[Dataset items]
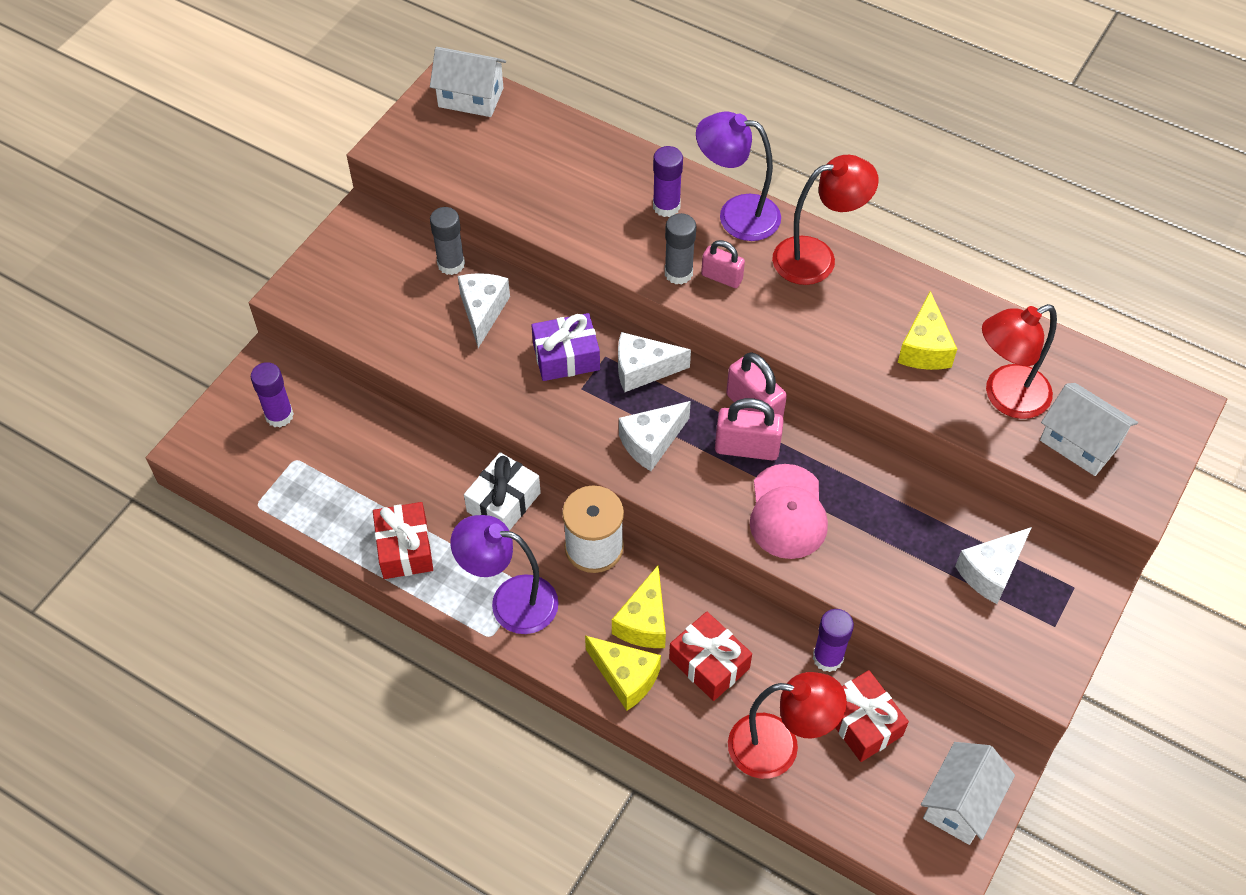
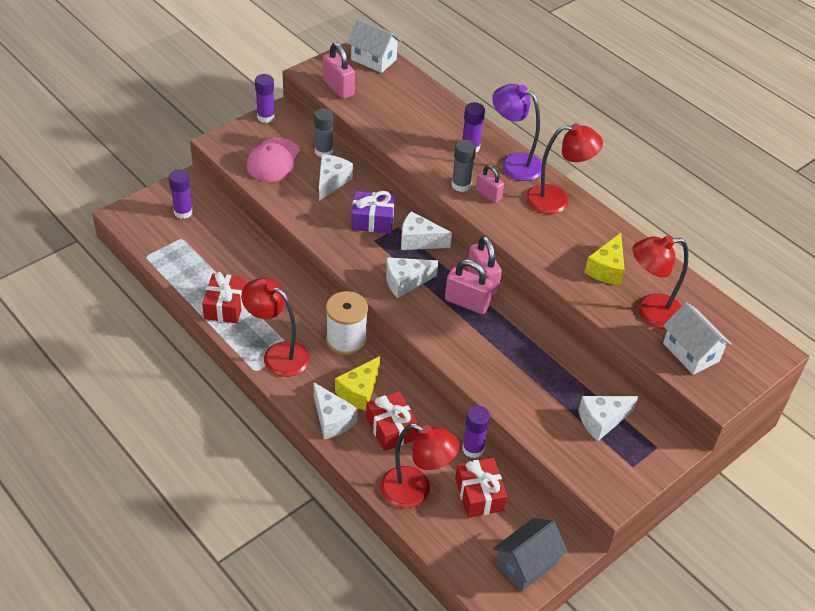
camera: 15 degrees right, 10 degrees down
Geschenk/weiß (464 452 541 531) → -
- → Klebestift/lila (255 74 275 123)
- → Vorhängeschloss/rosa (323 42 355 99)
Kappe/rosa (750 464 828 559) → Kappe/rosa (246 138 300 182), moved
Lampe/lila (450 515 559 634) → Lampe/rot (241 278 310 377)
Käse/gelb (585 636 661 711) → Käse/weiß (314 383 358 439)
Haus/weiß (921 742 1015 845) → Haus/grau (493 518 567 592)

> **PROBLEM DETAILS**: Return each line from the data where the string "lila" can be found.

> **WRITTEN SOLUTION**:
- → Klebestift/lila (255 74 275 123)
Lampe/lila (450 515 559 634) → Lampe/rot (241 278 310 377)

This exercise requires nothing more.